# Brief
Everything from the line holding "[(228,163),(223,174),(243,183),(249,172),(228,163)]" through the last line of the data, and nothing else, should be retyped exactly, with no pictures.

═══ Extracted data ═══

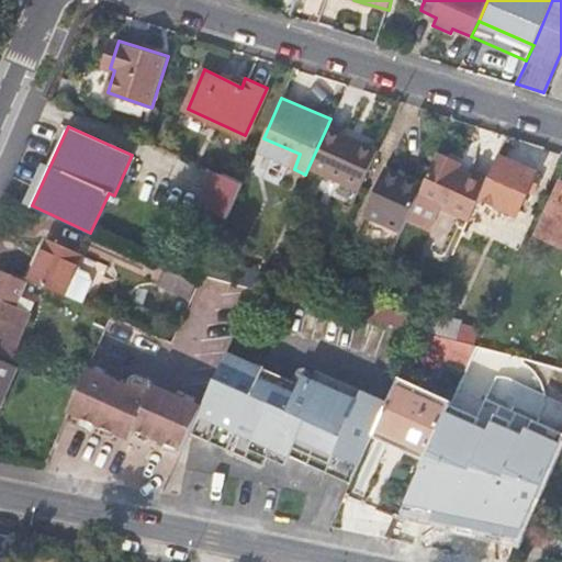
[(377,150),(327,126),(308,167),(359,190),(377,150)]
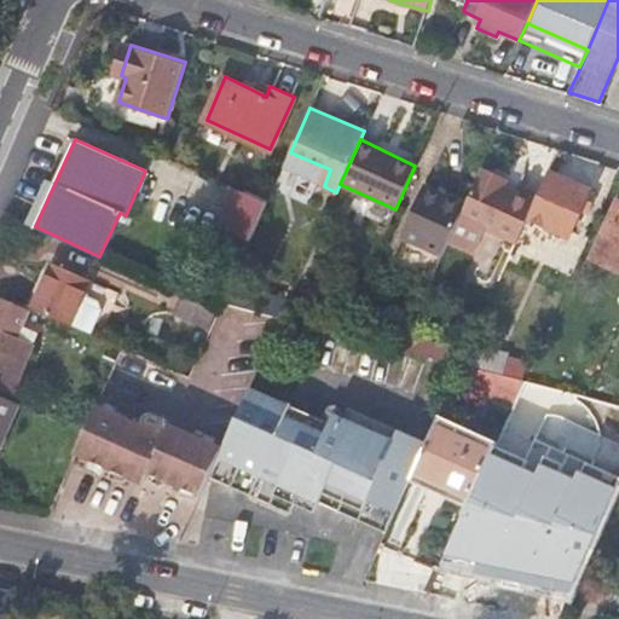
[(283,168),(324,186),(330,169),(290,152),(283,168)]
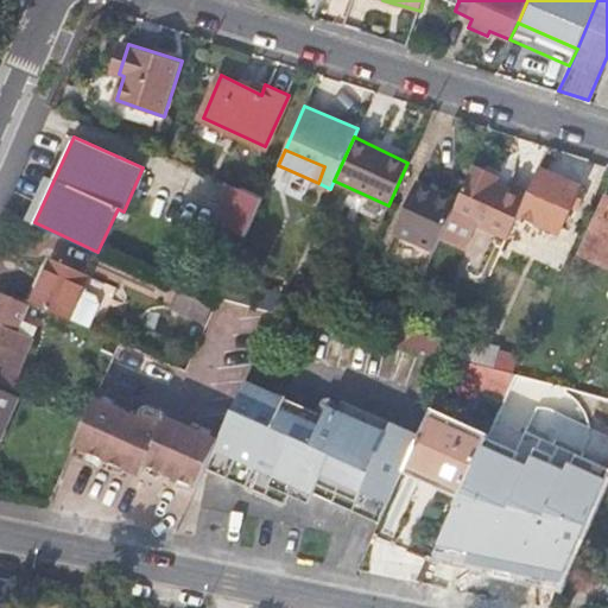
[(500,178),(474,166),(458,200),(451,214),(477,226),(507,240),(526,200),(496,187),(500,178)]
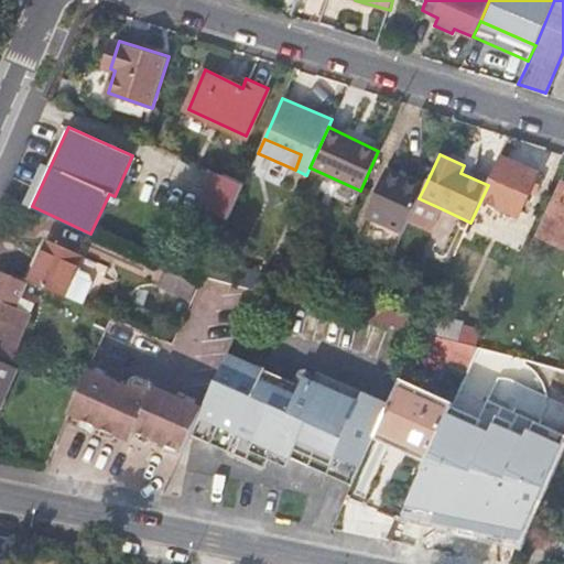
[(538,172),(501,155),(488,185),(470,223),(466,234),(489,245),(496,231),(492,229),(499,216),(491,213),(495,206),(517,216),(538,172)]
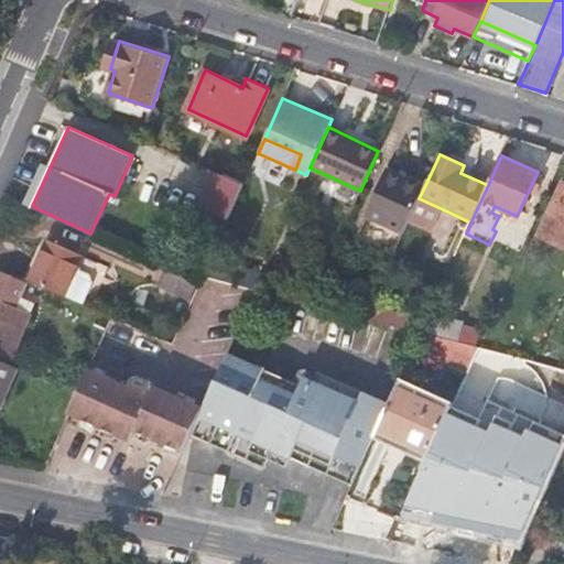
[(228,163),(223,174),(243,183),(249,172),(228,163)]
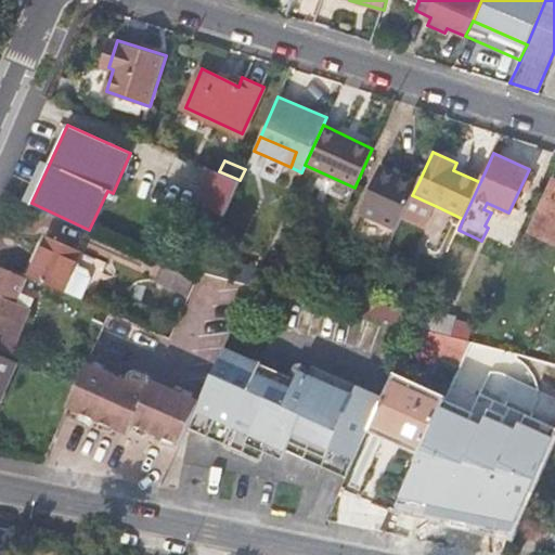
[(412,195),(418,182),(381,165),(360,211),(397,228),(402,218),(412,195)]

═══

# Output
[(228,163),(223,174),(243,183),(249,172),(228,163)]
[(412,195),(418,182),(381,165),(360,211),(397,228),(402,218),(412,195)]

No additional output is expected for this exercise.